### PROBLEM STATEMENT
Each record below must be returned exactly, with no line left out.

### DATASET EXCERPTS

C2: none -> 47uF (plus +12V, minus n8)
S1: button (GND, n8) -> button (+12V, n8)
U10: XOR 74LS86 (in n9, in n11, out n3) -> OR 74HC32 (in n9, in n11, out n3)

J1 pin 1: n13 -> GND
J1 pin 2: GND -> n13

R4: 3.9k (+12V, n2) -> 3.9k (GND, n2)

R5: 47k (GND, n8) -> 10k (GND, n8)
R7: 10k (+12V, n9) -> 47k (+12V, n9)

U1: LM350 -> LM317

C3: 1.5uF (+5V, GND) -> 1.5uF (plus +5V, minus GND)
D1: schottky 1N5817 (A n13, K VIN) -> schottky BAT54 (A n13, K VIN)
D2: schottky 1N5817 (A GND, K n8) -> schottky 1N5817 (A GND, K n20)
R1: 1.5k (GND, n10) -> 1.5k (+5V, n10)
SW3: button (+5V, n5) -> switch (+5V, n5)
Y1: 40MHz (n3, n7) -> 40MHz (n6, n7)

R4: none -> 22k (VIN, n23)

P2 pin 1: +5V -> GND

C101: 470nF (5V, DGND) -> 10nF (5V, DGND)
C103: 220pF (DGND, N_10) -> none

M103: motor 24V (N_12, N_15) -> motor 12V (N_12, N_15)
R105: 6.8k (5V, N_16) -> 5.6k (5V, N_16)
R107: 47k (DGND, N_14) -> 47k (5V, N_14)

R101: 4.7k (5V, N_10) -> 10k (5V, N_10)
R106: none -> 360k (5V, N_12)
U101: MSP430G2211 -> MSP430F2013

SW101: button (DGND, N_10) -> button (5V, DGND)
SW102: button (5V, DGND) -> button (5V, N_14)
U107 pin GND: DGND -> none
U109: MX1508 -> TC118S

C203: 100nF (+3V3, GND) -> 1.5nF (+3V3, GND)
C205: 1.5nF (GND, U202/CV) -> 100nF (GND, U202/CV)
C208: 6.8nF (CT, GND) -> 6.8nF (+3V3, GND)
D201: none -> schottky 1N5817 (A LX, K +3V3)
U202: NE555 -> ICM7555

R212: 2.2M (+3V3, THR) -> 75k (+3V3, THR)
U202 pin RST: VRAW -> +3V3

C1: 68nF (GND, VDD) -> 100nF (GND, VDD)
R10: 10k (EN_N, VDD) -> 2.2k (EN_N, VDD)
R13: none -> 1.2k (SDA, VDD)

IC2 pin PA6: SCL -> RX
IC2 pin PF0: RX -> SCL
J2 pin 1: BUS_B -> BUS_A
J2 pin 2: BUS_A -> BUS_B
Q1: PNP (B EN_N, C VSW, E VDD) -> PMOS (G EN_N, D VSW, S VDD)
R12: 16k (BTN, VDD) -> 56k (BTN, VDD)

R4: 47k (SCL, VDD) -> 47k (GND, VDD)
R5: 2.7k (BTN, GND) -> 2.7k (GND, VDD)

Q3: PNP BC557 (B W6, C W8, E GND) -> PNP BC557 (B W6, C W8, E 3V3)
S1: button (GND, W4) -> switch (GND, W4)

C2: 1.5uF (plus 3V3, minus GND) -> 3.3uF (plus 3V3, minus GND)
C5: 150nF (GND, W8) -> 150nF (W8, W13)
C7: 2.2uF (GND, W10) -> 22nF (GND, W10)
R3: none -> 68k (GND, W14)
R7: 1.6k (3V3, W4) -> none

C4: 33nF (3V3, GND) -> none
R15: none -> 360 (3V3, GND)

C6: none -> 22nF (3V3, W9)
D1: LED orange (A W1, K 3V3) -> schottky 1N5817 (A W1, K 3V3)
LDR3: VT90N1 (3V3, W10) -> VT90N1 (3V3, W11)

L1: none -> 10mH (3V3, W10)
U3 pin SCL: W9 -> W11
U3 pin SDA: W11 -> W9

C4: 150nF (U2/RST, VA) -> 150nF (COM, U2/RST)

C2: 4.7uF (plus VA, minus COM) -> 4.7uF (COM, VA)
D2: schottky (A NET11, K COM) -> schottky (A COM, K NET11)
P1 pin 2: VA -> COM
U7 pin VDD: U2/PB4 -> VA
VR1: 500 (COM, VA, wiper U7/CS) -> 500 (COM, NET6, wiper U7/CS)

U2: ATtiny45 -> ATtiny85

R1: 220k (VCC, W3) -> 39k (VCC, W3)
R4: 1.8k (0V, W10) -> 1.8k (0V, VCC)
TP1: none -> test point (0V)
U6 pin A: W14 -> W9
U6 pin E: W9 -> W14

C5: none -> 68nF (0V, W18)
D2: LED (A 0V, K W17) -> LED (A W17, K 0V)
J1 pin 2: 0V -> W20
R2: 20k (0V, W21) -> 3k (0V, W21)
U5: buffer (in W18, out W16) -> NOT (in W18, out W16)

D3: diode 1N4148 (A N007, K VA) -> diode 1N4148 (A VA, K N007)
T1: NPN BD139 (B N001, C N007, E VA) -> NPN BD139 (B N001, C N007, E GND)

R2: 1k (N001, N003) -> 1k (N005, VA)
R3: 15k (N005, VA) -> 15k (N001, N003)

### ANSWER BELOW
C2: none -> 47uF (plus +12V, minus n8)
S1: button (GND, n8) -> button (+12V, n8)
U10: XOR 74LS86 (in n9, in n11, out n3) -> OR 74HC32 (in n9, in n11, out n3)

J1 pin 1: n13 -> GND
J1 pin 2: GND -> n13

R4: 3.9k (+12V, n2) -> 3.9k (GND, n2)

R5: 47k (GND, n8) -> 10k (GND, n8)
R7: 10k (+12V, n9) -> 47k (+12V, n9)

U1: LM350 -> LM317

C3: 1.5uF (+5V, GND) -> 1.5uF (plus +5V, minus GND)
D1: schottky 1N5817 (A n13, K VIN) -> schottky BAT54 (A n13, K VIN)
D2: schottky 1N5817 (A GND, K n8) -> schottky 1N5817 (A GND, K n20)
R1: 1.5k (GND, n10) -> 1.5k (+5V, n10)
SW3: button (+5V, n5) -> switch (+5V, n5)
Y1: 40MHz (n3, n7) -> 40MHz (n6, n7)

R4: none -> 22k (VIN, n23)

P2 pin 1: +5V -> GND

C101: 470nF (5V, DGND) -> 10nF (5V, DGND)
C103: 220pF (DGND, N_10) -> none

M103: motor 24V (N_12, N_15) -> motor 12V (N_12, N_15)
R105: 6.8k (5V, N_16) -> 5.6k (5V, N_16)
R107: 47k (DGND, N_14) -> 47k (5V, N_14)

R101: 4.7k (5V, N_10) -> 10k (5V, N_10)
R106: none -> 360k (5V, N_12)
U101: MSP430G2211 -> MSP430F2013

SW101: button (DGND, N_10) -> button (5V, DGND)
SW102: button (5V, DGND) -> button (5V, N_14)
U107 pin GND: DGND -> none
U109: MX1508 -> TC118S

C203: 100nF (+3V3, GND) -> 1.5nF (+3V3, GND)
C205: 1.5nF (GND, U202/CV) -> 100nF (GND, U202/CV)
C208: 6.8nF (CT, GND) -> 6.8nF (+3V3, GND)
D201: none -> schottky 1N5817 (A LX, K +3V3)
U202: NE555 -> ICM7555

R212: 2.2M (+3V3, THR) -> 75k (+3V3, THR)
U202 pin RST: VRAW -> +3V3

C1: 68nF (GND, VDD) -> 100nF (GND, VDD)
R10: 10k (EN_N, VDD) -> 2.2k (EN_N, VDD)
R13: none -> 1.2k (SDA, VDD)

IC2 pin PA6: SCL -> RX
IC2 pin PF0: RX -> SCL
J2 pin 1: BUS_B -> BUS_A
J2 pin 2: BUS_A -> BUS_B
Q1: PNP (B EN_N, C VSW, E VDD) -> PMOS (G EN_N, D VSW, S VDD)
R12: 16k (BTN, VDD) -> 56k (BTN, VDD)

R4: 47k (SCL, VDD) -> 47k (GND, VDD)
R5: 2.7k (BTN, GND) -> 2.7k (GND, VDD)

Q3: PNP BC557 (B W6, C W8, E GND) -> PNP BC557 (B W6, C W8, E 3V3)
S1: button (GND, W4) -> switch (GND, W4)

C2: 1.5uF (plus 3V3, minus GND) -> 3.3uF (plus 3V3, minus GND)
C5: 150nF (GND, W8) -> 150nF (W8, W13)
C7: 2.2uF (GND, W10) -> 22nF (GND, W10)
R3: none -> 68k (GND, W14)
R7: 1.6k (3V3, W4) -> none

C4: 33nF (3V3, GND) -> none
R15: none -> 360 (3V3, GND)

C6: none -> 22nF (3V3, W9)
D1: LED orange (A W1, K 3V3) -> schottky 1N5817 (A W1, K 3V3)
LDR3: VT90N1 (3V3, W10) -> VT90N1 (3V3, W11)

L1: none -> 10mH (3V3, W10)
U3 pin SCL: W9 -> W11
U3 pin SDA: W11 -> W9

C4: 150nF (U2/RST, VA) -> 150nF (COM, U2/RST)

C2: 4.7uF (plus VA, minus COM) -> 4.7uF (COM, VA)
D2: schottky (A NET11, K COM) -> schottky (A COM, K NET11)
P1 pin 2: VA -> COM
U7 pin VDD: U2/PB4 -> VA
VR1: 500 (COM, VA, wiper U7/CS) -> 500 (COM, NET6, wiper U7/CS)

U2: ATtiny45 -> ATtiny85

R1: 220k (VCC, W3) -> 39k (VCC, W3)
R4: 1.8k (0V, W10) -> 1.8k (0V, VCC)
TP1: none -> test point (0V)
U6 pin A: W14 -> W9
U6 pin E: W9 -> W14

C5: none -> 68nF (0V, W18)
D2: LED (A 0V, K W17) -> LED (A W17, K 0V)
J1 pin 2: 0V -> W20
R2: 20k (0V, W21) -> 3k (0V, W21)
U5: buffer (in W18, out W16) -> NOT (in W18, out W16)

D3: diode 1N4148 (A N007, K VA) -> diode 1N4148 (A VA, K N007)
T1: NPN BD139 (B N001, C N007, E VA) -> NPN BD139 (B N001, C N007, E GND)

R2: 1k (N001, N003) -> 1k (N005, VA)
R3: 15k (N005, VA) -> 15k (N001, N003)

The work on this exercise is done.